*What you need to do*
Could you set down the records below exactly as they are, with no pictures?

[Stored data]
..........

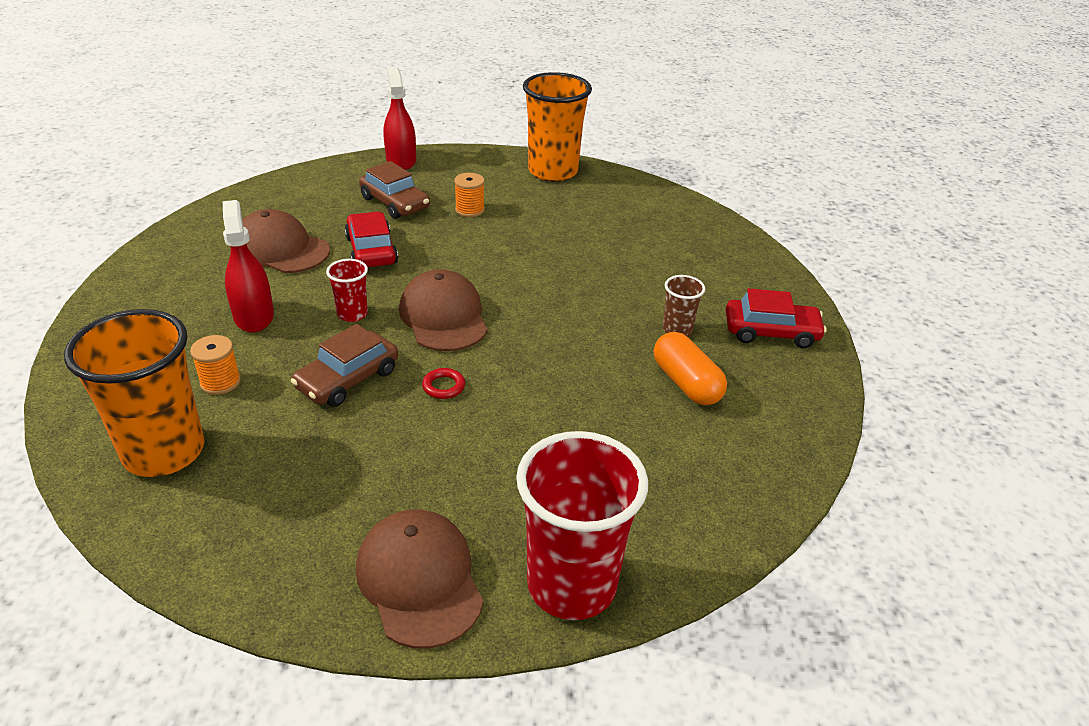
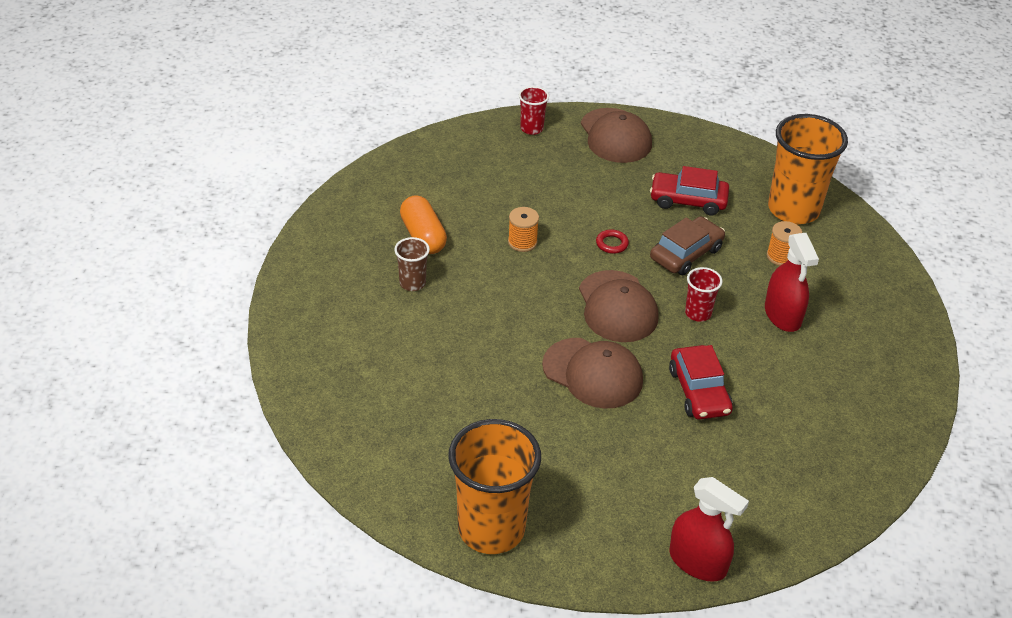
camera: 175 degrees left, 5 degrees up
(280, 249) = (792, 397): brown cap -> brown cap (593, 373)
(395, 203) = (689, 469): brown car -> none
(401, 160) = (697, 562): red spray bottle -> red spray bottle turned 45 degrees counterclockwise
(469, 210) = (599, 453): orange spool -> orange spool (522, 242)
(571, 585) = (531, 128): red cup -> red cup, size x0.47
(771, 332) = (329, 277): red car -> red car (688, 200)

..........

*Solved exercise*
camera: 175 degrees left, 5 degrees up
(280, 249) = (792, 397): brown cap -> brown cap (593, 373)
(395, 203) = (689, 469): brown car -> none
(401, 160) = (697, 562): red spray bottle -> red spray bottle turned 45 degrees counterclockwise
(469, 210) = (599, 453): orange spool -> orange spool (522, 242)
(571, 585) = (531, 128): red cup -> red cup, size x0.47
(771, 332) = (329, 277): red car -> red car (688, 200)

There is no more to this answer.